WHAT TO WORK ON
Would you output the entries below only from the line containing "tan brick A3:A4" through the line containing "lime plate F2 level 1 -> lime cone F2 level 1", exactly as they stand and with both ends included?

DATA
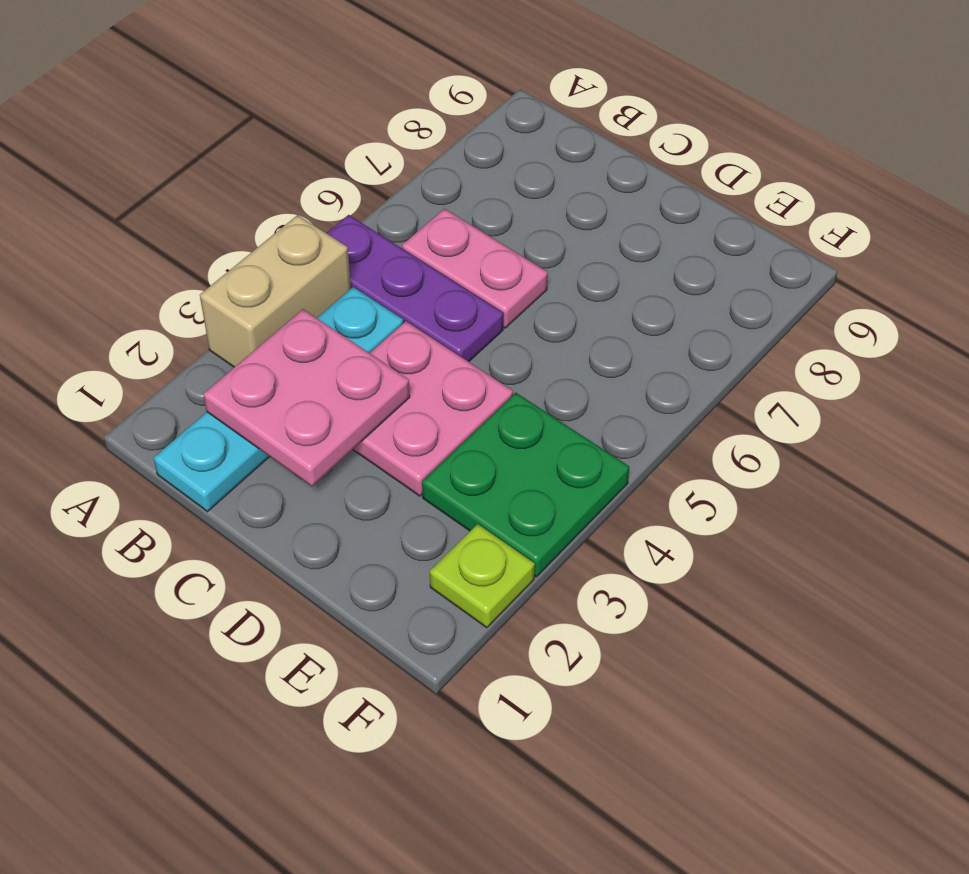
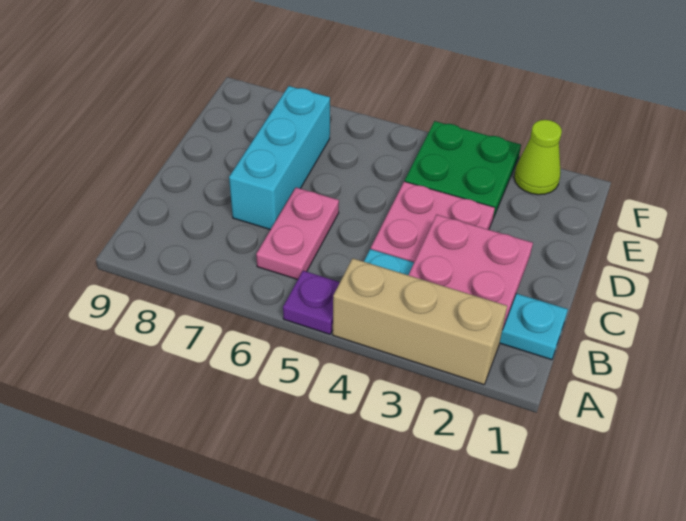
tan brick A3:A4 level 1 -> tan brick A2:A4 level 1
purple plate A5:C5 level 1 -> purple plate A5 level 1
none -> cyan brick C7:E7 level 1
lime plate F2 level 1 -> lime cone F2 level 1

* * *

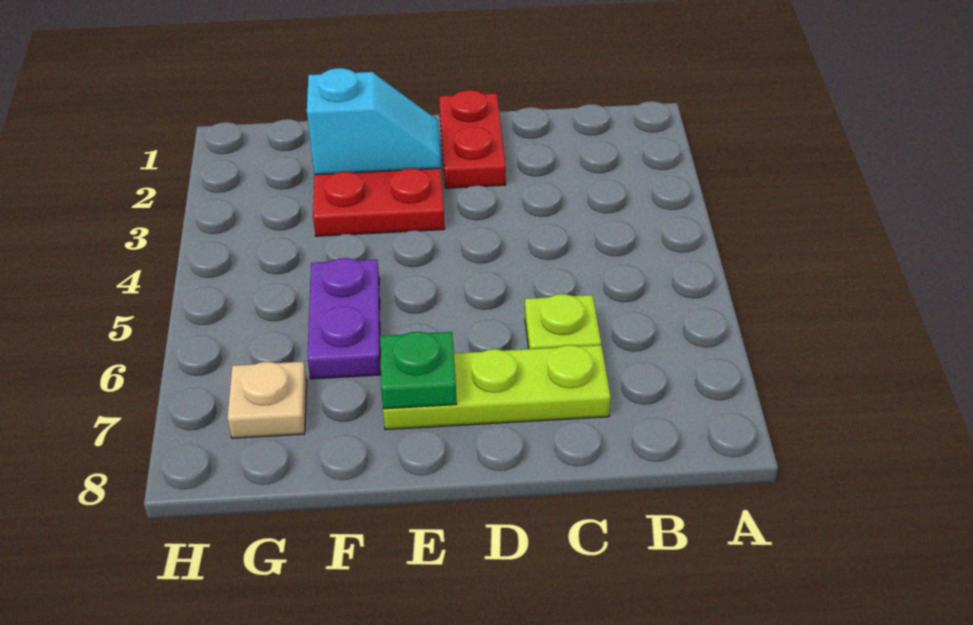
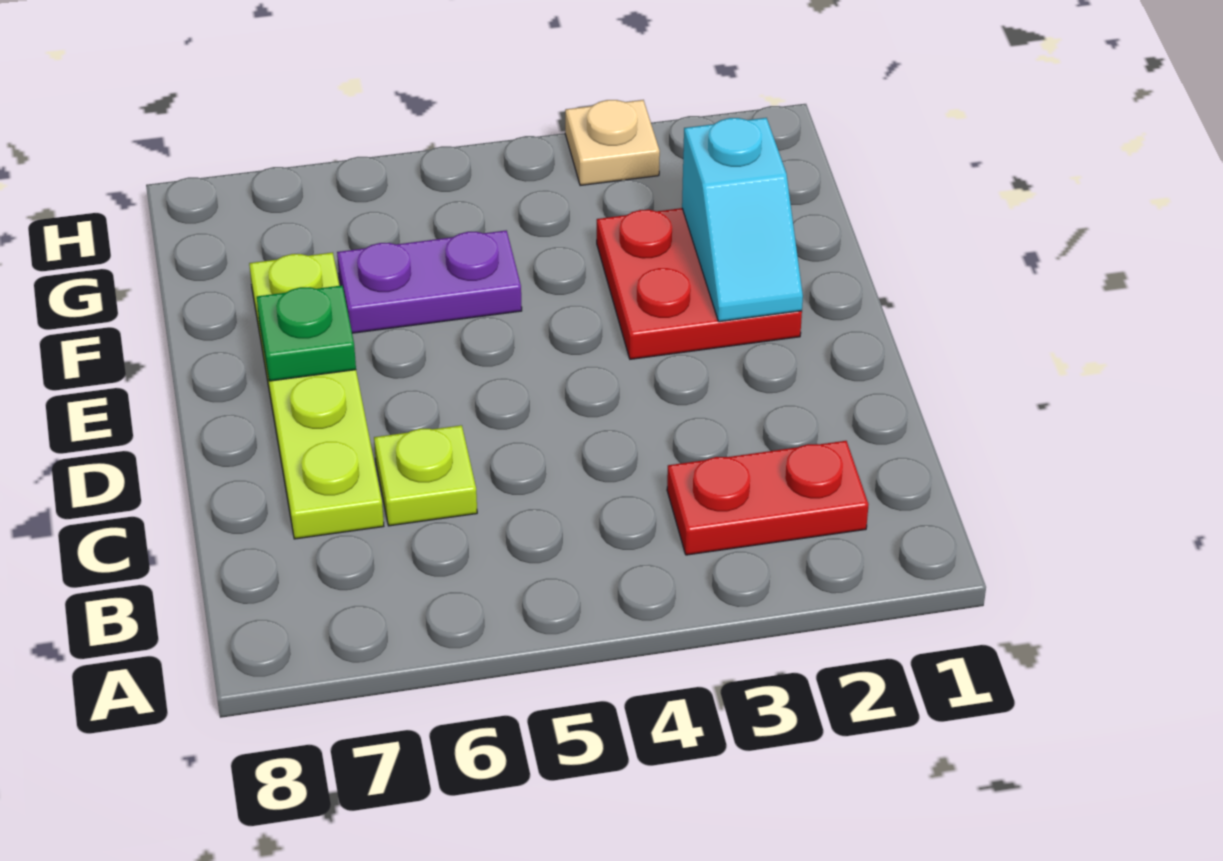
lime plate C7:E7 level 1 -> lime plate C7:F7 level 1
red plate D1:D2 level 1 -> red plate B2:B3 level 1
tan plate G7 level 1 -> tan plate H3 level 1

TASK RESPONSE
tan brick A3:A4 level 1 -> tan brick A2:A4 level 1
purple plate A5:C5 level 1 -> purple plate A5 level 1
none -> cyan brick C7:E7 level 1
lime plate F2 level 1 -> lime cone F2 level 1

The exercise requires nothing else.